### Problem requirements
Would you repeat the entries below exactly and omit the pictures?

** Extracted information follows **

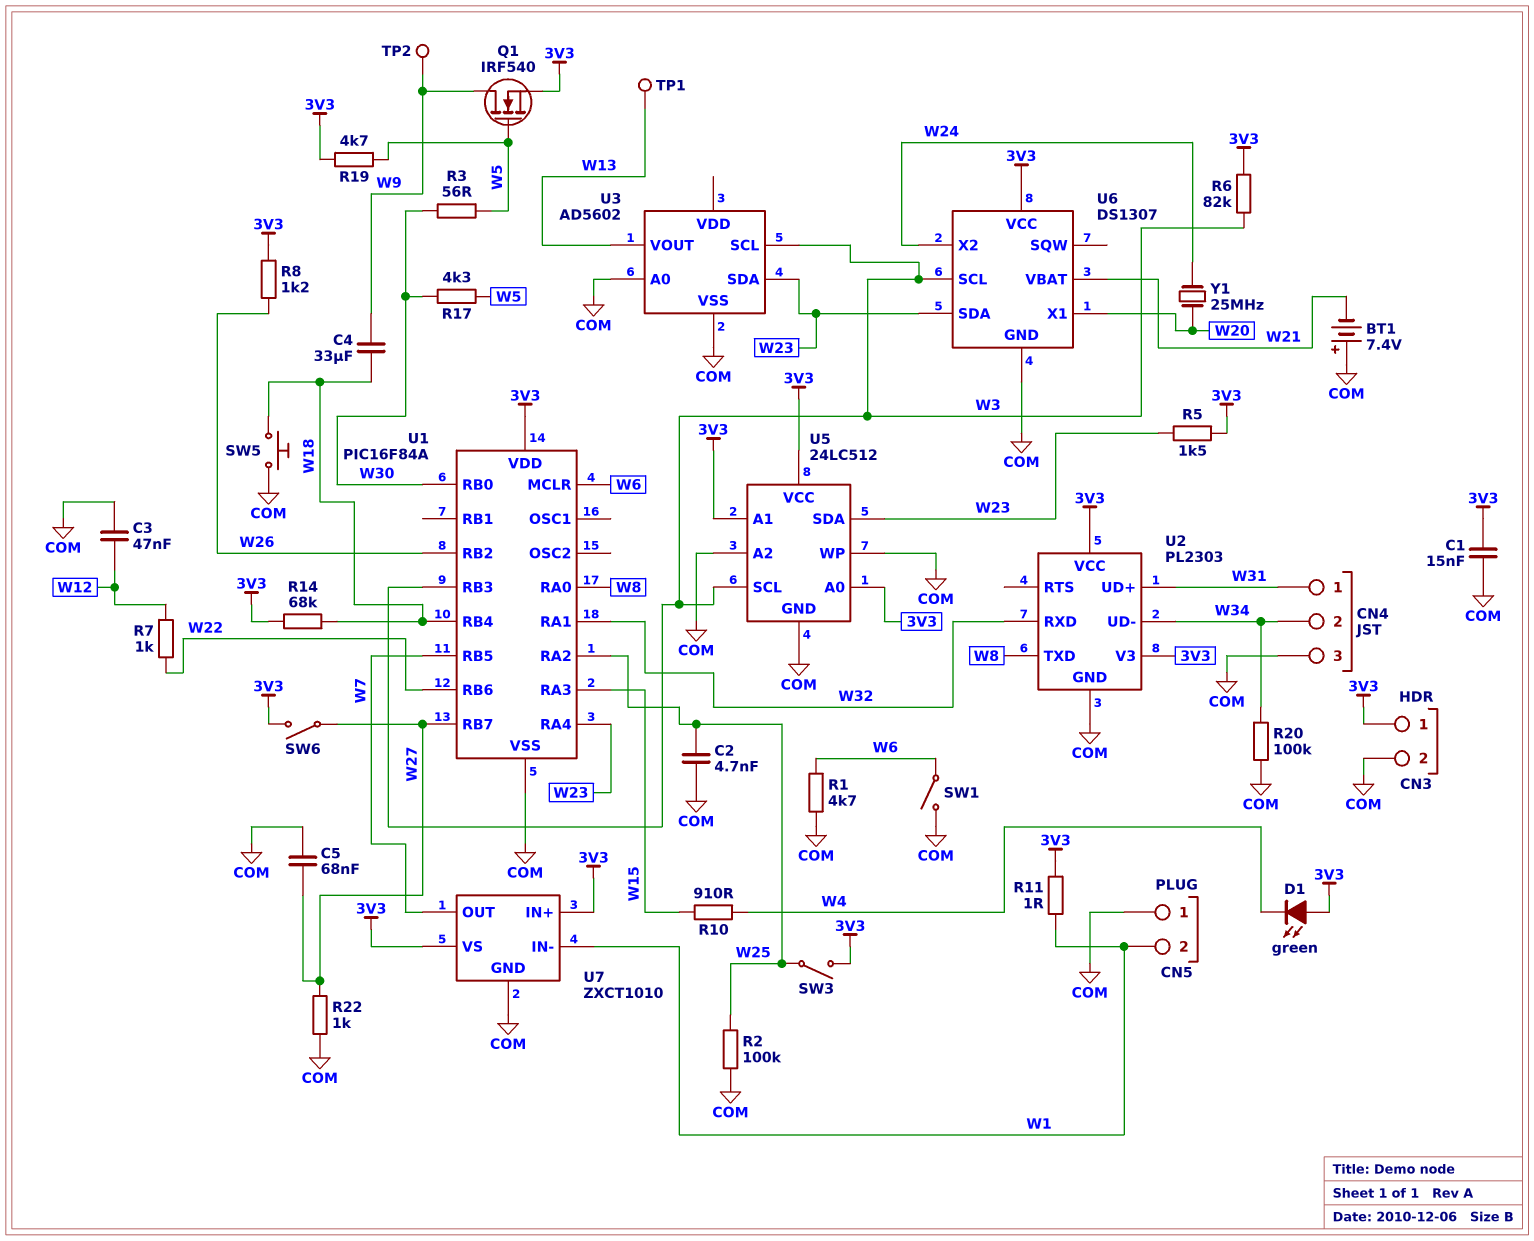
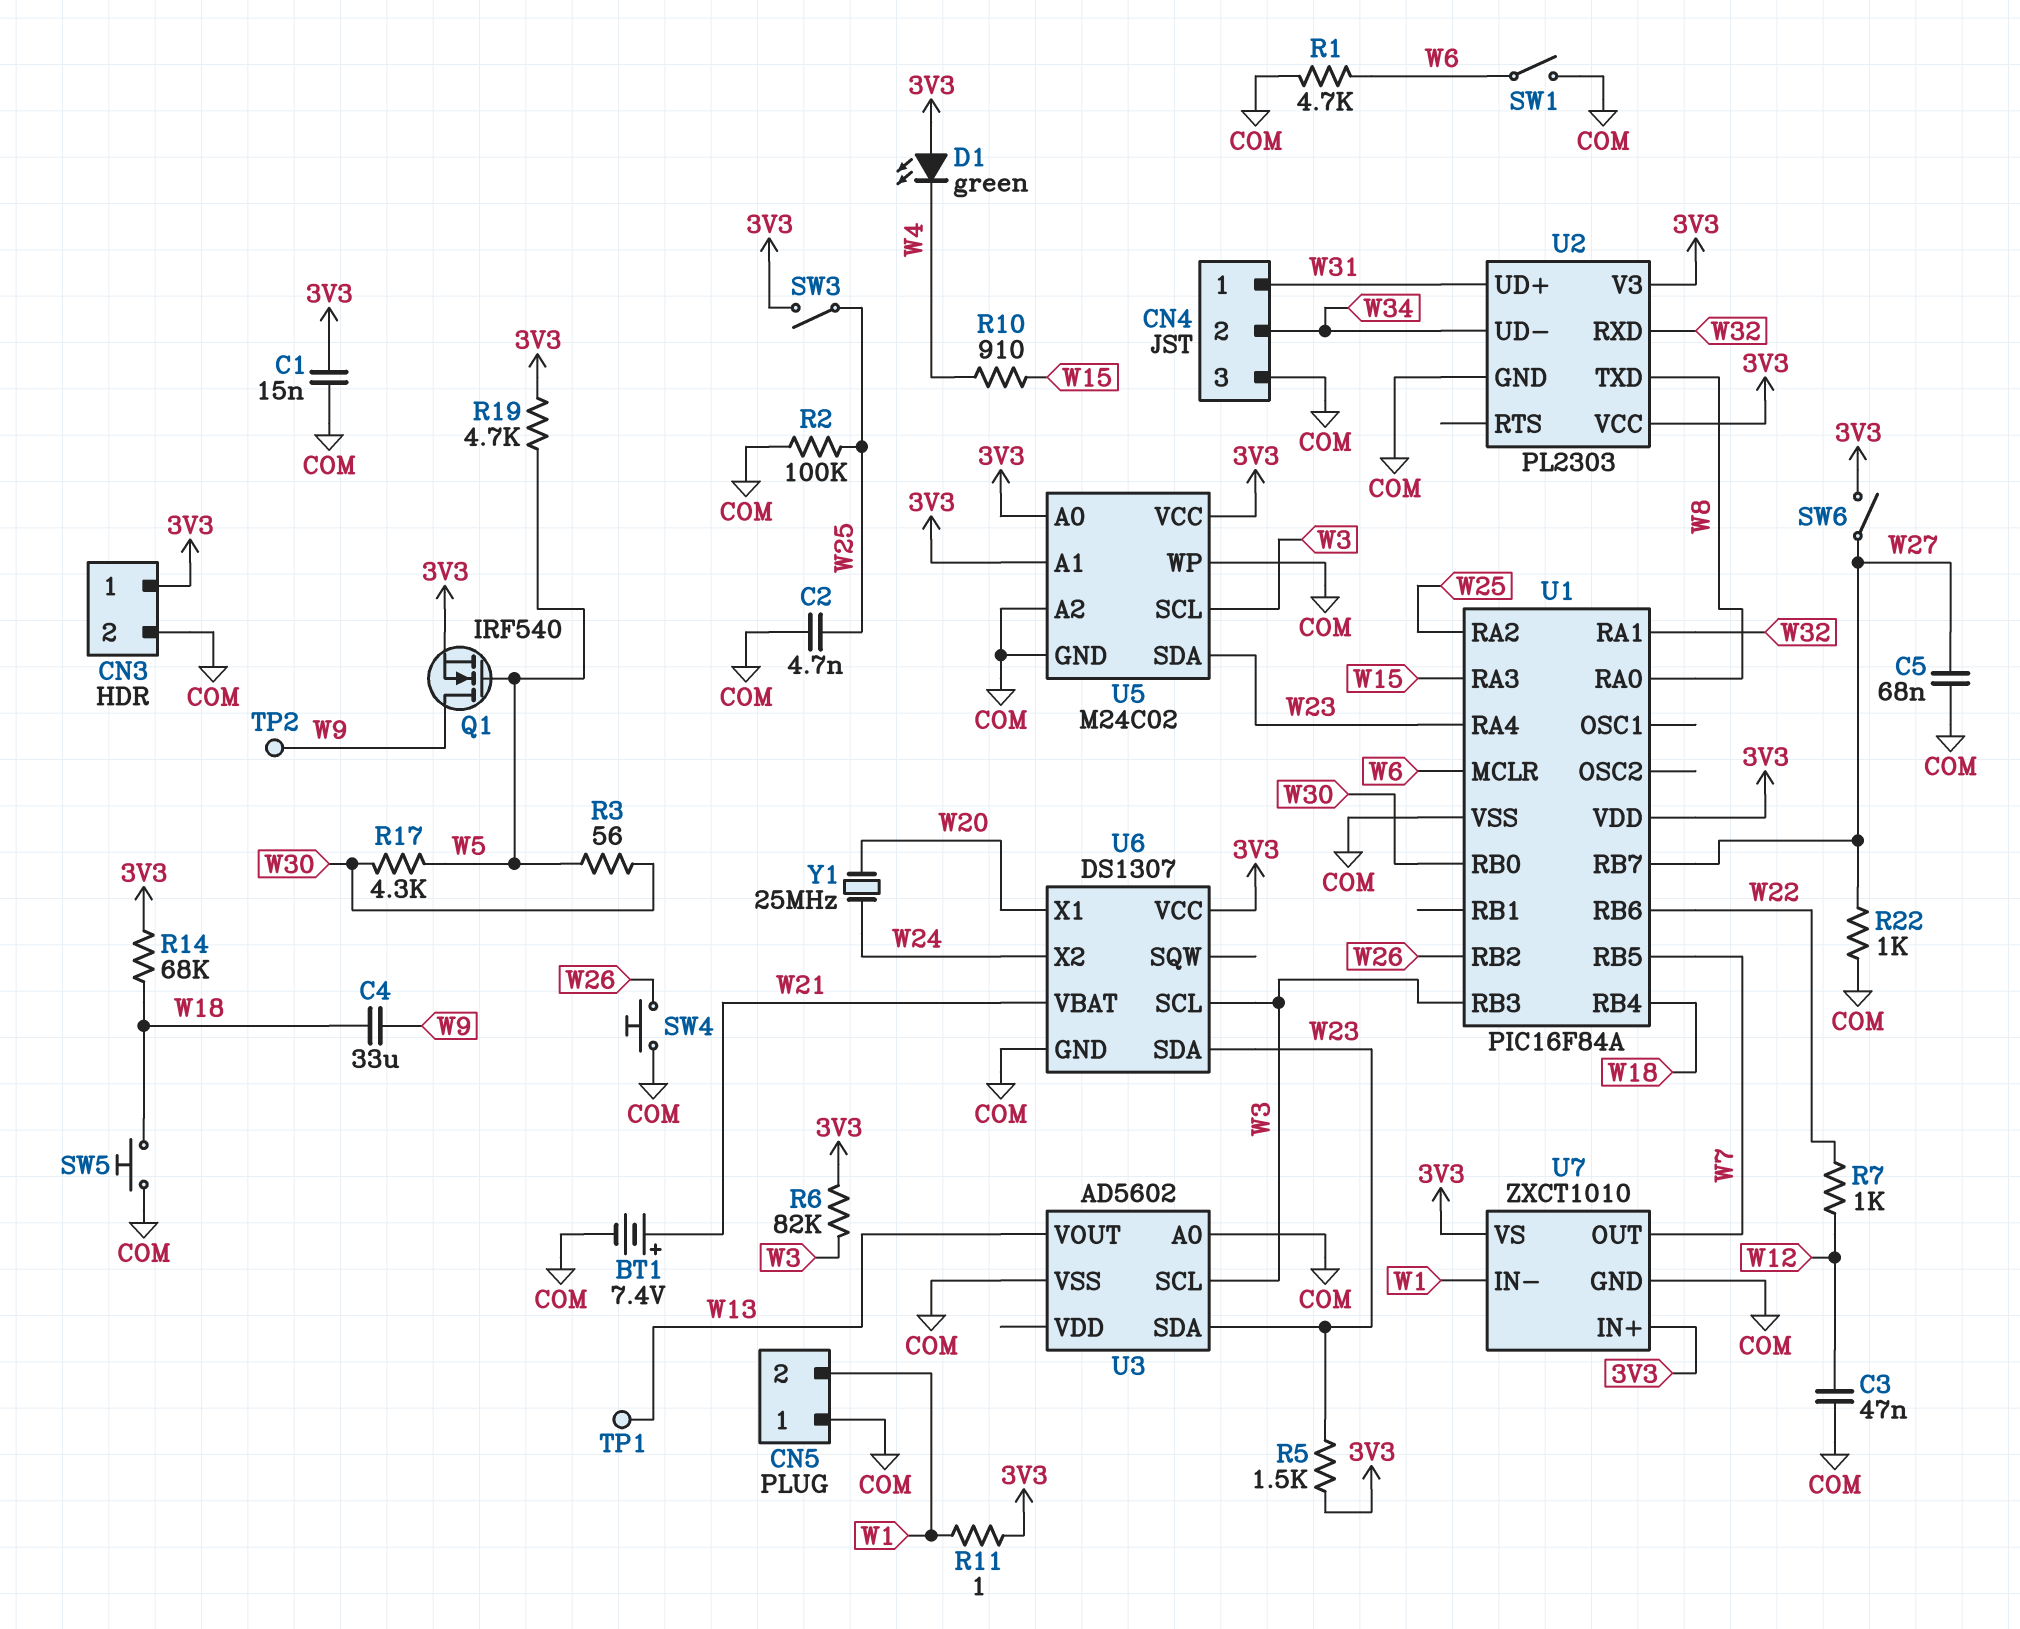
BT1: 7.4V (plus COM, minus W21) -> 7.4V (plus W21, minus COM)
R8: 1.2k (3V3, W26) -> none
R20: 100k (COM, W34) -> none
SW4: none -> button (COM, W26)
U5: 24LC512 -> M24C02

** End of Extracted information **

### Result of this task
BT1: 7.4V (plus COM, minus W21) -> 7.4V (plus W21, minus COM)
R8: 1.2k (3V3, W26) -> none
R20: 100k (COM, W34) -> none
SW4: none -> button (COM, W26)
U5: 24LC512 -> M24C02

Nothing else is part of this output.